Change listing data
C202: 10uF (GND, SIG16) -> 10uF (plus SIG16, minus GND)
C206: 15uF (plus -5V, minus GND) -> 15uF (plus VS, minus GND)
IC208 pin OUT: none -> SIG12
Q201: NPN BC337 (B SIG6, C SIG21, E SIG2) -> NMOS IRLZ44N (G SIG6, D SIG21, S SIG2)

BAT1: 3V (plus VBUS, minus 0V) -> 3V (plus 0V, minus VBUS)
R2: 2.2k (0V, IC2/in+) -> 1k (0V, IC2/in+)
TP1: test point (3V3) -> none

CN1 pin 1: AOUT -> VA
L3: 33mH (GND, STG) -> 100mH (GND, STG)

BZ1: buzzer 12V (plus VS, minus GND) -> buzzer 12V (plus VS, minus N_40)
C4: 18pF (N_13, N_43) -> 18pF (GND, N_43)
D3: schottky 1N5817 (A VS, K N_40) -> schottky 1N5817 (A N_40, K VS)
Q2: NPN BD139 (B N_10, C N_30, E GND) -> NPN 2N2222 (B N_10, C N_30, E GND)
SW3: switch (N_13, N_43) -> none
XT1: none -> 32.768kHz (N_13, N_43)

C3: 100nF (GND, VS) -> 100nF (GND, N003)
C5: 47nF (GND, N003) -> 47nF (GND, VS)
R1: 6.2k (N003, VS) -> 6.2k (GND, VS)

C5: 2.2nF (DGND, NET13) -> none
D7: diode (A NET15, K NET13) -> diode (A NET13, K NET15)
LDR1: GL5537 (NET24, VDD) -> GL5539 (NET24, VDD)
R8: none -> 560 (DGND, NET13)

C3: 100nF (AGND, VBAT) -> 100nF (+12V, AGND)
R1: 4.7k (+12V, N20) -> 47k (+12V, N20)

*WHAT TO PRODUCE*: The answer must be every line from the entries above that holds the string "plus".

*EXERCISE RESPONSE*:
C202: 10uF (GND, SIG16) -> 10uF (plus SIG16, minus GND)
C206: 15uF (plus -5V, minus GND) -> 15uF (plus VS, minus GND)
BAT1: 3V (plus VBUS, minus 0V) -> 3V (plus 0V, minus VBUS)
BZ1: buzzer 12V (plus VS, minus GND) -> buzzer 12V (plus VS, minus N_40)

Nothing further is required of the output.